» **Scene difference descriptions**

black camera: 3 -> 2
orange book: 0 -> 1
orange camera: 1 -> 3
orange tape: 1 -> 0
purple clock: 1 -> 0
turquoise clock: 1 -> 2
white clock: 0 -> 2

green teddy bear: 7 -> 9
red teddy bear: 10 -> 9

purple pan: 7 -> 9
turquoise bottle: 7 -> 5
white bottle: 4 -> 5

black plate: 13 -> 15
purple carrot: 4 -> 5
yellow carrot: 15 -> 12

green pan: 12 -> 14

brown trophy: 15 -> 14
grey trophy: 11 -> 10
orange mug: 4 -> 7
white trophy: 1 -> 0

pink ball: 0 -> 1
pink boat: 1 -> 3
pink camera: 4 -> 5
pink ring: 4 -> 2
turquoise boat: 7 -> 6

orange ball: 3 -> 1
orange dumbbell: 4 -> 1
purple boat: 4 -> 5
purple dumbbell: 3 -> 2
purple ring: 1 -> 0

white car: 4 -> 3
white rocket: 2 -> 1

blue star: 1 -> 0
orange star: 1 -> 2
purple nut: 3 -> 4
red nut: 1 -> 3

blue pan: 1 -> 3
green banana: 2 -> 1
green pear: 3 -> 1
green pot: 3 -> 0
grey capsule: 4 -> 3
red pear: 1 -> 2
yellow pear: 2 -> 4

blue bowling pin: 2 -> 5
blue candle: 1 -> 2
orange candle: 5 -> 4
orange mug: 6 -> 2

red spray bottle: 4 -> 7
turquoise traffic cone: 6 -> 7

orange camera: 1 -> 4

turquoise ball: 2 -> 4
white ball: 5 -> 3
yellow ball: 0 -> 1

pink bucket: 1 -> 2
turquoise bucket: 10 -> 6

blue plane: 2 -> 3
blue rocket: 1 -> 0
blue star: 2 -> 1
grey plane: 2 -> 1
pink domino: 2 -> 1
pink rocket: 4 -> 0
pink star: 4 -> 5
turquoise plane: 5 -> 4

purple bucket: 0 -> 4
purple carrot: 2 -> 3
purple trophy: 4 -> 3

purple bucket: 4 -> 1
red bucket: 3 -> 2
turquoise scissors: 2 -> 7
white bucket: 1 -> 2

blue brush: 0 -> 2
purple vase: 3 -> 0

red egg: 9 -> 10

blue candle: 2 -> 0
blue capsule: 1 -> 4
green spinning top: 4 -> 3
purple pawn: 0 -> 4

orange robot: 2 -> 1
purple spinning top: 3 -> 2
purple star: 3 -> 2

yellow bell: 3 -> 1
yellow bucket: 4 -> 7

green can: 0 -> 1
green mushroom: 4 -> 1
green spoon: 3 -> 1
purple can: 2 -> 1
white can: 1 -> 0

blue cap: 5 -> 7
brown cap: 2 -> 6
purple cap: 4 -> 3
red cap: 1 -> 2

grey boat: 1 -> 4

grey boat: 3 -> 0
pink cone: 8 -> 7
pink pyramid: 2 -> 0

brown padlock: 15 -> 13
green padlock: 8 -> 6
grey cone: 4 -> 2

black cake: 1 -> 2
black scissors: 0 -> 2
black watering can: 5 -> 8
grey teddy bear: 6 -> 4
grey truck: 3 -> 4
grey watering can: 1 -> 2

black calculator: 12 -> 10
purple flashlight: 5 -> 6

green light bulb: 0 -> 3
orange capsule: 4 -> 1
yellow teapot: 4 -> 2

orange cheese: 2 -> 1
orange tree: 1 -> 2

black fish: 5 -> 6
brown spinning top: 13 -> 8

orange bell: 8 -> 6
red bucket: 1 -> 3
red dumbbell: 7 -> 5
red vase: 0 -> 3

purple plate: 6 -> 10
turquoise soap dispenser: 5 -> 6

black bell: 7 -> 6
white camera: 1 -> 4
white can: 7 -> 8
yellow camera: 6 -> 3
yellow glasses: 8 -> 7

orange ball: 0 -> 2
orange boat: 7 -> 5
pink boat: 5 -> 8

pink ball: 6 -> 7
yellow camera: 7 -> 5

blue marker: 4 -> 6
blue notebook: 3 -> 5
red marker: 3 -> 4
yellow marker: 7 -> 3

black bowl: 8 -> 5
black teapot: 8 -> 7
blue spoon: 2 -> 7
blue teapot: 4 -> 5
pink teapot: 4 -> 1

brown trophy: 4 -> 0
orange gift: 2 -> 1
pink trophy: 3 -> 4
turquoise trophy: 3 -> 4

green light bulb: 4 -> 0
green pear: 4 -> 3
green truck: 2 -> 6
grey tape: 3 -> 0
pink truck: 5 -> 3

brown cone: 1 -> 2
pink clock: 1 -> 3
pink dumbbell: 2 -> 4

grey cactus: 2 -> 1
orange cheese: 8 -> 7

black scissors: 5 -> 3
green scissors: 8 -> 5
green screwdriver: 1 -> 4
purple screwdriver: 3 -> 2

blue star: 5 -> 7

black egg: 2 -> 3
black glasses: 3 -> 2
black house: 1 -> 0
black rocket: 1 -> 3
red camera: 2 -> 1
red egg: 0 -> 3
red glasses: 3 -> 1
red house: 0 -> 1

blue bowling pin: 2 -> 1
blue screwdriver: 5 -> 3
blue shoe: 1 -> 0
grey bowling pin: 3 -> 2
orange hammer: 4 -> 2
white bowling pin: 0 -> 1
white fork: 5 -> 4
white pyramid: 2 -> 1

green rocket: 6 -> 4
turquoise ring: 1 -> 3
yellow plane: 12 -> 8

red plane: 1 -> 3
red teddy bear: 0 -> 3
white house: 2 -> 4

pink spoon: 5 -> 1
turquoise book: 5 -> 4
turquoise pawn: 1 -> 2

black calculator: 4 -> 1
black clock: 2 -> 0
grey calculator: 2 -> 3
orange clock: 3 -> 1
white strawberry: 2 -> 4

» **Task goal**
Scan the lines above for "white bucket: 1 -> 2" and for "red glasses: 3 -> 1". Repeat exactly the line holding each of them and every line in between.

» **Reply**
white bucket: 1 -> 2

blue brush: 0 -> 2
purple vase: 3 -> 0

red egg: 9 -> 10

blue candle: 2 -> 0
blue capsule: 1 -> 4
green spinning top: 4 -> 3
purple pawn: 0 -> 4

orange robot: 2 -> 1
purple spinning top: 3 -> 2
purple star: 3 -> 2

yellow bell: 3 -> 1
yellow bucket: 4 -> 7

green can: 0 -> 1
green mushroom: 4 -> 1
green spoon: 3 -> 1
purple can: 2 -> 1
white can: 1 -> 0

blue cap: 5 -> 7
brown cap: 2 -> 6
purple cap: 4 -> 3
red cap: 1 -> 2

grey boat: 1 -> 4

grey boat: 3 -> 0
pink cone: 8 -> 7
pink pyramid: 2 -> 0

brown padlock: 15 -> 13
green padlock: 8 -> 6
grey cone: 4 -> 2

black cake: 1 -> 2
black scissors: 0 -> 2
black watering can: 5 -> 8
grey teddy bear: 6 -> 4
grey truck: 3 -> 4
grey watering can: 1 -> 2

black calculator: 12 -> 10
purple flashlight: 5 -> 6

green light bulb: 0 -> 3
orange capsule: 4 -> 1
yellow teapot: 4 -> 2

orange cheese: 2 -> 1
orange tree: 1 -> 2

black fish: 5 -> 6
brown spinning top: 13 -> 8

orange bell: 8 -> 6
red bucket: 1 -> 3
red dumbbell: 7 -> 5
red vase: 0 -> 3

purple plate: 6 -> 10
turquoise soap dispenser: 5 -> 6

black bell: 7 -> 6
white camera: 1 -> 4
white can: 7 -> 8
yellow camera: 6 -> 3
yellow glasses: 8 -> 7

orange ball: 0 -> 2
orange boat: 7 -> 5
pink boat: 5 -> 8

pink ball: 6 -> 7
yellow camera: 7 -> 5

blue marker: 4 -> 6
blue notebook: 3 -> 5
red marker: 3 -> 4
yellow marker: 7 -> 3

black bowl: 8 -> 5
black teapot: 8 -> 7
blue spoon: 2 -> 7
blue teapot: 4 -> 5
pink teapot: 4 -> 1

brown trophy: 4 -> 0
orange gift: 2 -> 1
pink trophy: 3 -> 4
turquoise trophy: 3 -> 4

green light bulb: 4 -> 0
green pear: 4 -> 3
green truck: 2 -> 6
grey tape: 3 -> 0
pink truck: 5 -> 3

brown cone: 1 -> 2
pink clock: 1 -> 3
pink dumbbell: 2 -> 4

grey cactus: 2 -> 1
orange cheese: 8 -> 7

black scissors: 5 -> 3
green scissors: 8 -> 5
green screwdriver: 1 -> 4
purple screwdriver: 3 -> 2

blue star: 5 -> 7

black egg: 2 -> 3
black glasses: 3 -> 2
black house: 1 -> 0
black rocket: 1 -> 3
red camera: 2 -> 1
red egg: 0 -> 3
red glasses: 3 -> 1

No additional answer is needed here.